[Object transformation records]
· · · · ·

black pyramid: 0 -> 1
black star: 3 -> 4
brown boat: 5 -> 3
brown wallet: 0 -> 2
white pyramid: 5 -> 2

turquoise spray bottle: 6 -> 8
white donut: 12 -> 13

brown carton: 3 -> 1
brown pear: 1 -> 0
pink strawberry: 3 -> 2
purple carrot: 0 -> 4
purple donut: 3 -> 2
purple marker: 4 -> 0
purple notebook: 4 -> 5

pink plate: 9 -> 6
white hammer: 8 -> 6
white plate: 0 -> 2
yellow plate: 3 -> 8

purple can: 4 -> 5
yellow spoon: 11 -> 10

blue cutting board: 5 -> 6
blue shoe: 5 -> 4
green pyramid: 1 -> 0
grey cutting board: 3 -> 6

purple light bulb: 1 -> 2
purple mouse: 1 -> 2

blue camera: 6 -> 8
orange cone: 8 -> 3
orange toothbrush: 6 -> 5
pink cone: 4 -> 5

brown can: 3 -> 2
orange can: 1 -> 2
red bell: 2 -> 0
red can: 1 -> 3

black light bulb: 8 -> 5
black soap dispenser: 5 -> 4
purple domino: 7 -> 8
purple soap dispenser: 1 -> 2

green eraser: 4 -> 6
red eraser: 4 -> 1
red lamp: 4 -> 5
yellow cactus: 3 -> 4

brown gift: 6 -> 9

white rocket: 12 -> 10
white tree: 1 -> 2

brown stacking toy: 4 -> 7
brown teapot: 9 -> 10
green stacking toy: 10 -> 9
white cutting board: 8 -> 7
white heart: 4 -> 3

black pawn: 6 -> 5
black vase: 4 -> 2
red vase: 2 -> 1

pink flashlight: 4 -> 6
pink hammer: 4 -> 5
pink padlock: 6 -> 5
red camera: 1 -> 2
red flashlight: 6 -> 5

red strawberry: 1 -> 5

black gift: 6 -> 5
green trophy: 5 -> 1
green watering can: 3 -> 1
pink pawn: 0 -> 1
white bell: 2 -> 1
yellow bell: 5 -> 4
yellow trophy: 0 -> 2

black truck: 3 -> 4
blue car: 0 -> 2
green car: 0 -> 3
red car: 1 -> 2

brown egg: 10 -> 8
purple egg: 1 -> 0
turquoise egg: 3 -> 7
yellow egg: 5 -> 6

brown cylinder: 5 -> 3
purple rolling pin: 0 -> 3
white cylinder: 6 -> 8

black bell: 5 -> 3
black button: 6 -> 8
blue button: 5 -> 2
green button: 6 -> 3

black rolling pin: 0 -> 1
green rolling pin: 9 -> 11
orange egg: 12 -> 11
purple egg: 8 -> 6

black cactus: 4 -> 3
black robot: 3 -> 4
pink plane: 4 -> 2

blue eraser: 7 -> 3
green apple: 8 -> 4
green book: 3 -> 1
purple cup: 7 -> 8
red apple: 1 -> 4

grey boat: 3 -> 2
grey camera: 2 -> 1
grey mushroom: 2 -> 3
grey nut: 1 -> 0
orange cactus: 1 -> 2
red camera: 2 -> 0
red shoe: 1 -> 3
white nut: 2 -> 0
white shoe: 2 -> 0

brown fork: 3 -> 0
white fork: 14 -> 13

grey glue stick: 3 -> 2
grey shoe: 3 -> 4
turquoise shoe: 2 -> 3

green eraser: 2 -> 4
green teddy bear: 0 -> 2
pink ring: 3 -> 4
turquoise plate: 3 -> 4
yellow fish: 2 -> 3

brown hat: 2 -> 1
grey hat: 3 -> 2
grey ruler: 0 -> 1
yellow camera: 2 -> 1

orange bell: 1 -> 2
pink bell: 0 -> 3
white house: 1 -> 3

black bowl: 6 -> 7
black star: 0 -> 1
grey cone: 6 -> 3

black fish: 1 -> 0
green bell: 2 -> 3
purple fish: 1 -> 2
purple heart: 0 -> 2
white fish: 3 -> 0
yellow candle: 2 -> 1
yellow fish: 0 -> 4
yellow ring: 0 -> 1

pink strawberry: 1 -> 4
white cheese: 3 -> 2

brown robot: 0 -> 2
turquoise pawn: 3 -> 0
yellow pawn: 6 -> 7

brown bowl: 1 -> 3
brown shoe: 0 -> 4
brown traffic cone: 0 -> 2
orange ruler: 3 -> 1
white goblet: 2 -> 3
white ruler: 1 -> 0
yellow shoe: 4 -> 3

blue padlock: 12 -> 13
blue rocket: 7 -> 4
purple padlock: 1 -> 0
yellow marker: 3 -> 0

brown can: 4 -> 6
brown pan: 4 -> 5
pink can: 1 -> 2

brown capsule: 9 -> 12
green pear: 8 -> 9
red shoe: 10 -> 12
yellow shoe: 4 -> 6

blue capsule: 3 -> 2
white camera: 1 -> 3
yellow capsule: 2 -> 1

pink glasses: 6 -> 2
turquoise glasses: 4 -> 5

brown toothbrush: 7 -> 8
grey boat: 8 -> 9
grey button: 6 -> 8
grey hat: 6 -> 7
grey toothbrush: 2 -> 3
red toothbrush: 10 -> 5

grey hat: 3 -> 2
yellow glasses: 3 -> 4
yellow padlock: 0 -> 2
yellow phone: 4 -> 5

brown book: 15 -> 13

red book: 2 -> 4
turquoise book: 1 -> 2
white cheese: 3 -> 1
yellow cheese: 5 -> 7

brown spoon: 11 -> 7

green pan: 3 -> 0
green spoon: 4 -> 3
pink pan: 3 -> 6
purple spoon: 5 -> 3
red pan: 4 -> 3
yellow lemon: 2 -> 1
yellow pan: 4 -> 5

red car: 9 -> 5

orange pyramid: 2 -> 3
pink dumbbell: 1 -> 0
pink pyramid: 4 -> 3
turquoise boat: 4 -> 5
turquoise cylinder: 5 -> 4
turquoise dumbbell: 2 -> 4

· · · · ·

▶ _Activity_:
Once you reach the line with "brown can: 3 -> 2" in the data above, copy it and every line after it exactly, up to and including the line with "brown robot: 0 -> 2".

▶ _Reply to the exercise_:
brown can: 3 -> 2
orange can: 1 -> 2
red bell: 2 -> 0
red can: 1 -> 3

black light bulb: 8 -> 5
black soap dispenser: 5 -> 4
purple domino: 7 -> 8
purple soap dispenser: 1 -> 2

green eraser: 4 -> 6
red eraser: 4 -> 1
red lamp: 4 -> 5
yellow cactus: 3 -> 4

brown gift: 6 -> 9

white rocket: 12 -> 10
white tree: 1 -> 2

brown stacking toy: 4 -> 7
brown teapot: 9 -> 10
green stacking toy: 10 -> 9
white cutting board: 8 -> 7
white heart: 4 -> 3

black pawn: 6 -> 5
black vase: 4 -> 2
red vase: 2 -> 1

pink flashlight: 4 -> 6
pink hammer: 4 -> 5
pink padlock: 6 -> 5
red camera: 1 -> 2
red flashlight: 6 -> 5

red strawberry: 1 -> 5

black gift: 6 -> 5
green trophy: 5 -> 1
green watering can: 3 -> 1
pink pawn: 0 -> 1
white bell: 2 -> 1
yellow bell: 5 -> 4
yellow trophy: 0 -> 2

black truck: 3 -> 4
blue car: 0 -> 2
green car: 0 -> 3
red car: 1 -> 2

brown egg: 10 -> 8
purple egg: 1 -> 0
turquoise egg: 3 -> 7
yellow egg: 5 -> 6

brown cylinder: 5 -> 3
purple rolling pin: 0 -> 3
white cylinder: 6 -> 8

black bell: 5 -> 3
black button: 6 -> 8
blue button: 5 -> 2
green button: 6 -> 3

black rolling pin: 0 -> 1
green rolling pin: 9 -> 11
orange egg: 12 -> 11
purple egg: 8 -> 6

black cactus: 4 -> 3
black robot: 3 -> 4
pink plane: 4 -> 2

blue eraser: 7 -> 3
green apple: 8 -> 4
green book: 3 -> 1
purple cup: 7 -> 8
red apple: 1 -> 4

grey boat: 3 -> 2
grey camera: 2 -> 1
grey mushroom: 2 -> 3
grey nut: 1 -> 0
orange cactus: 1 -> 2
red camera: 2 -> 0
red shoe: 1 -> 3
white nut: 2 -> 0
white shoe: 2 -> 0

brown fork: 3 -> 0
white fork: 14 -> 13

grey glue stick: 3 -> 2
grey shoe: 3 -> 4
turquoise shoe: 2 -> 3

green eraser: 2 -> 4
green teddy bear: 0 -> 2
pink ring: 3 -> 4
turquoise plate: 3 -> 4
yellow fish: 2 -> 3

brown hat: 2 -> 1
grey hat: 3 -> 2
grey ruler: 0 -> 1
yellow camera: 2 -> 1

orange bell: 1 -> 2
pink bell: 0 -> 3
white house: 1 -> 3

black bowl: 6 -> 7
black star: 0 -> 1
grey cone: 6 -> 3

black fish: 1 -> 0
green bell: 2 -> 3
purple fish: 1 -> 2
purple heart: 0 -> 2
white fish: 3 -> 0
yellow candle: 2 -> 1
yellow fish: 0 -> 4
yellow ring: 0 -> 1

pink strawberry: 1 -> 4
white cheese: 3 -> 2

brown robot: 0 -> 2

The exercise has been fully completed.